Put the records below into a Markdown table with two columns, Row and Text, giving each nonblank line its own numbered row. Leave out blank lines and the pictures.
___ Entries supplied
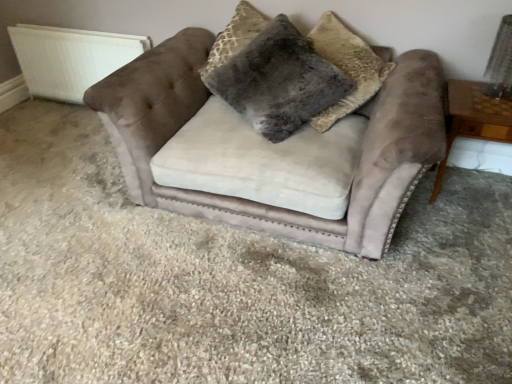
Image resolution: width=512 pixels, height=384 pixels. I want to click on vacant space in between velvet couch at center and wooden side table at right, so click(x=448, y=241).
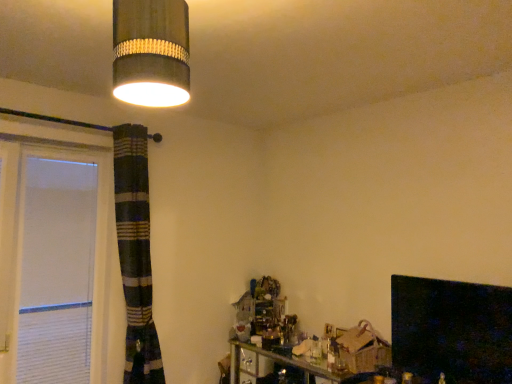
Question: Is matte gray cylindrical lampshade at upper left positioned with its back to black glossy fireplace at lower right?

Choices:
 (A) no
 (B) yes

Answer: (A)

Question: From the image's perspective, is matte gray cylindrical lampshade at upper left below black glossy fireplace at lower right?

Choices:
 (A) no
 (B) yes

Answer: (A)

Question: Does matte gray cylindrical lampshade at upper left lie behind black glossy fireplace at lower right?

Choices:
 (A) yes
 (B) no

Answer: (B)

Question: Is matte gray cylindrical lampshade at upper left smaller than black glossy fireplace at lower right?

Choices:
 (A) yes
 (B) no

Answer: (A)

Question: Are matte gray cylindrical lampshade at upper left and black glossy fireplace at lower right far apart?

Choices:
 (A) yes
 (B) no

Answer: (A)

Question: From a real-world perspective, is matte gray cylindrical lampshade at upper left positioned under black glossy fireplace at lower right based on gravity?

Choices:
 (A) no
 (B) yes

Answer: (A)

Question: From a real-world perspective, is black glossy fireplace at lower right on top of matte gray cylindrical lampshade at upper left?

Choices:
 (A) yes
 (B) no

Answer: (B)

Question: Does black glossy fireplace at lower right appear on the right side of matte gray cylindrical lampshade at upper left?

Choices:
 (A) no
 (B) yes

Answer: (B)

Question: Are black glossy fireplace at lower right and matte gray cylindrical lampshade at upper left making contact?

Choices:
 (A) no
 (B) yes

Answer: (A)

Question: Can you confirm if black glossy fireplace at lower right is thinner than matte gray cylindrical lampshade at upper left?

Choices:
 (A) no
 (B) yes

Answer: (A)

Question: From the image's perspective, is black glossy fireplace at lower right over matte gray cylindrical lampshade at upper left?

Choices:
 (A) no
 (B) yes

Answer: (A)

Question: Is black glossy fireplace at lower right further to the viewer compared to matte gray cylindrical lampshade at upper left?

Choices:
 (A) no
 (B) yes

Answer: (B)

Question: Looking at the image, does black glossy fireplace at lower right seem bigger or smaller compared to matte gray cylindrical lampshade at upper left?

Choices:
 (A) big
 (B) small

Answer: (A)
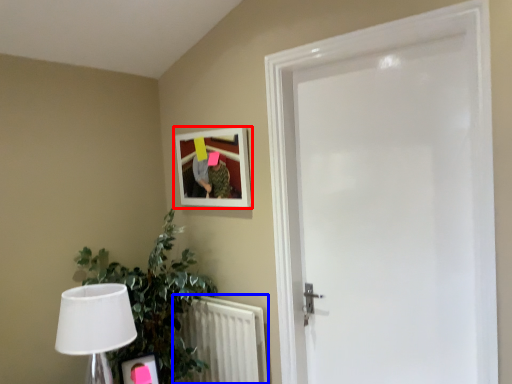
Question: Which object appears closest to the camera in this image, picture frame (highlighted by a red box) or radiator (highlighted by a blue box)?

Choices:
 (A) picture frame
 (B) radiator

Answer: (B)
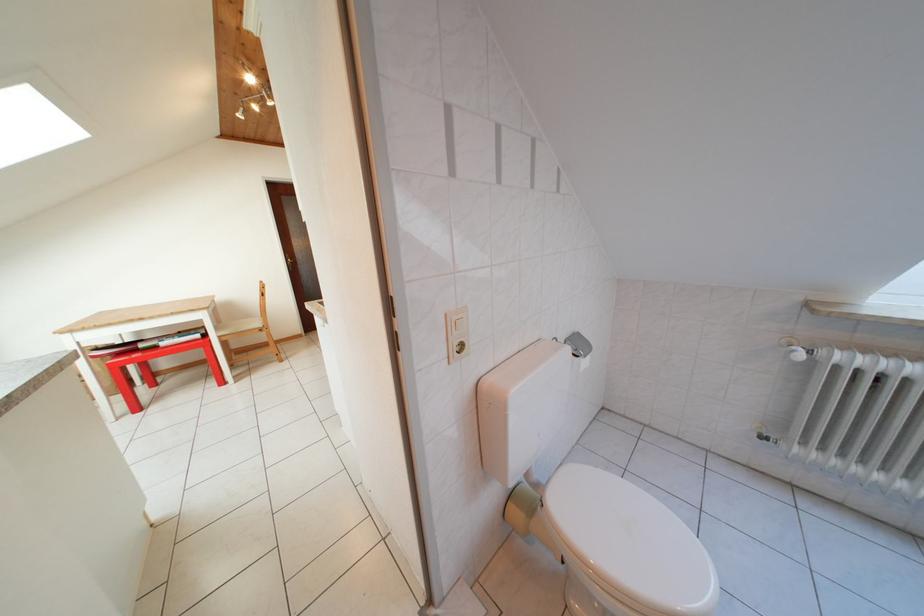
______
Solution to the exercise |
| Row | Text |
|---|---|
| 1 | Image resolution: width=512 pixels, height=384 pixels. I want to click on vacant space in between velvet couch at center and wooden side table at right, so click(x=448, y=241). |
| 2 | Question: Is matte gray cylindrical lampshade at upper left positioned with its back to black glossy fireplace at lower right? |
| 3 | Choices: |
| 4 |  (A) no |
| 5 |  (B) yes |
| 6 | Answer: (A) |
| 7 | Question: From the image's perspective, is matte gray cylindrical lampshade at upper left below black glossy fireplace at lower right? |
| 8 | Choices: |
| 9 |  (A) no |
| 10 |  (B) yes |
| 11 | Answer: (A) |
| 12 | Question: Does matte gray cylindrical lampshade at upper left lie behind black glossy fireplace at lower right? |
| 13 | Choices: |
| 14 |  (A) yes |
| 15 |  (B) no |
| 16 | Answer: (B) |
| 17 | Question: Is matte gray cylindrical lampshade at upper left smaller than black glossy fireplace at lower right? |
| 18 | Choices: |
| 19 |  (A) yes |
| 20 |  (B) no |
| 21 | Answer: (A) |
| 22 | Question: Are matte gray cylindrical lampshade at upper left and black glossy fireplace at lower right far apart? |
| 23 | Choices: |
| 24 |  (A) yes |
| 25 |  (B) no |
| 26 | Answer: (A) |
| 27 | Question: From a real-world perspective, is matte gray cylindrical lampshade at upper left positioned under black glossy fireplace at lower right based on gravity? |
| 28 | Choices: |
| 29 |  (A) no |
| 30 |  (B) yes |
| 31 | Answer: (A) |
| 32 | Question: From a real-world perspective, is black glossy fireplace at lower right on top of matte gray cylindrical lampshade at upper left? |
| 33 | Choices: |
| 34 |  (A) yes |
| 35 |  (B) no |
| 36 | Answer: (B) |
| 37 | Question: Does black glossy fireplace at lower right appear on the right side of matte gray cylindrical lampshade at upper left? |
| 38 | Choices: |
| 39 |  (A) no |
| 40 |  (B) yes |
| 41 | Answer: (B) |
| 42 | Question: Are black glossy fireplace at lower right and matte gray cylindrical lampshade at upper left making contact? |
| 43 | Choices: |
| 44 |  (A) no |
| 45 |  (B) yes |
| 46 | Answer: (A) |
| 47 | Question: Can you confirm if black glossy fireplace at lower right is thinner than matte gray cylindrical lampshade at upper left? |
| 48 | Choices: |
| 49 |  (A) no |
| 50 |  (B) yes |
| 51 | Answer: (A) |
| 52 | Question: From the image's perspective, is black glossy fireplace at lower right over matte gray cylindrical lampshade at upper left? |
| 53 | Choices: |
| 54 |  (A) no |
| 55 |  (B) yes |
| 56 | Answer: (A) |
| 57 | Question: Is black glossy fireplace at lower right further to the viewer compared to matte gray cylindrical lampshade at upper left? |
| 58 | Choices: |
| 59 |  (A) no |
| 60 |  (B) yes |
| 61 | Answer: (B) |
| 62 | Question: Looking at the image, does black glossy fireplace at lower right seem bigger or smaller compared to matte gray cylindrical lampshade at upper left? |
| 63 | Choices: |
| 64 |  (A) big |
| 65 |  (B) small |
| 66 | Answer: (A) |
| 67 | Question: Which object appears closest to the camera in this image, picture frame (highlighted by a red box) or radiator (highlighted by a blue box)? |
| 68 | Choices: |
| 69 |  (A) picture frame |
| 70 |  (B) radiator |
| 71 | Answer: (B) |